### Task instructions
Retype, word for word, every line from the one holding "camera: 150 degrees right, 10 degrees down" through the one holding "(304, 286) = (426, 240): red" in the entries below, both included, and only those lines.

[Colored object listings]

--------------------

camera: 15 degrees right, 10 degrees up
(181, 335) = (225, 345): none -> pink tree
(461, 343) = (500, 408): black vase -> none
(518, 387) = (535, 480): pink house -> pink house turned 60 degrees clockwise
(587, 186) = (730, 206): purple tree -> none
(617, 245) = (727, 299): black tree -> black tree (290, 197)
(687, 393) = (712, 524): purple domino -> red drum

--------------------

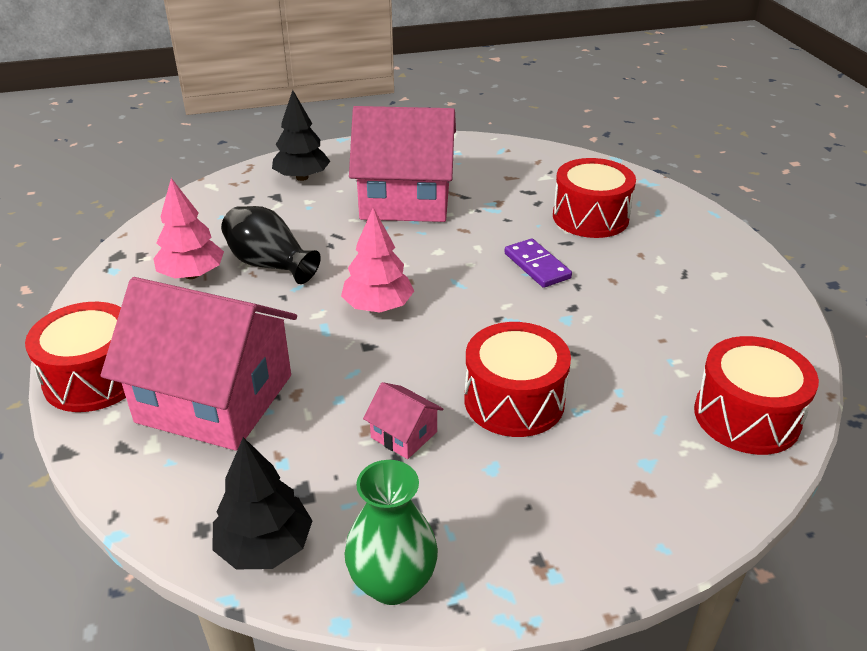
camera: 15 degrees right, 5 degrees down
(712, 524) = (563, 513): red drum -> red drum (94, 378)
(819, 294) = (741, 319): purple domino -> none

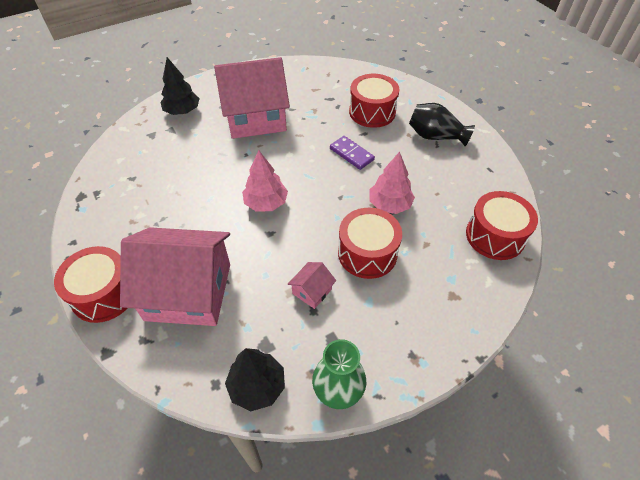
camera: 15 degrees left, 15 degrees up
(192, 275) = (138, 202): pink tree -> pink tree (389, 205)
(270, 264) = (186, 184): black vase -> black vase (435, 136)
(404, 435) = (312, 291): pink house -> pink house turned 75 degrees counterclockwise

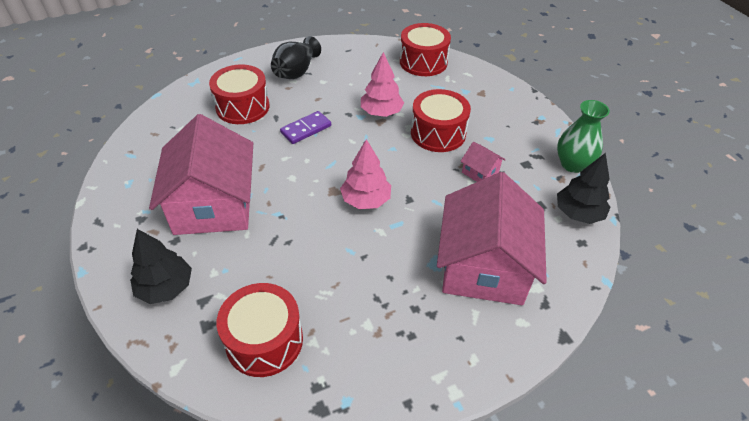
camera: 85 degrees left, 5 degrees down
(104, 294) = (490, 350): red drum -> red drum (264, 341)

--------------------

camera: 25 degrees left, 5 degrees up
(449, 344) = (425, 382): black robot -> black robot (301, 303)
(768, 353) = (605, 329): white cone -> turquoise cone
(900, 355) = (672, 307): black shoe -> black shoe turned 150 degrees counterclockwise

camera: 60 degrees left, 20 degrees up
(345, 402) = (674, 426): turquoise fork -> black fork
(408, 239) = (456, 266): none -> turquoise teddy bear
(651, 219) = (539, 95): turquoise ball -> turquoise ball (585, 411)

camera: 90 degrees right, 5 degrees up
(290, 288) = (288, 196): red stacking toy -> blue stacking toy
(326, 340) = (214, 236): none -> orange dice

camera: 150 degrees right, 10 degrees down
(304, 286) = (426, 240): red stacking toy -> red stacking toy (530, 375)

--------------------

### Worked solution
camera: 150 degrees right, 10 degrees down
(304, 286) = (426, 240): red stacking toy -> red stacking toy (530, 375)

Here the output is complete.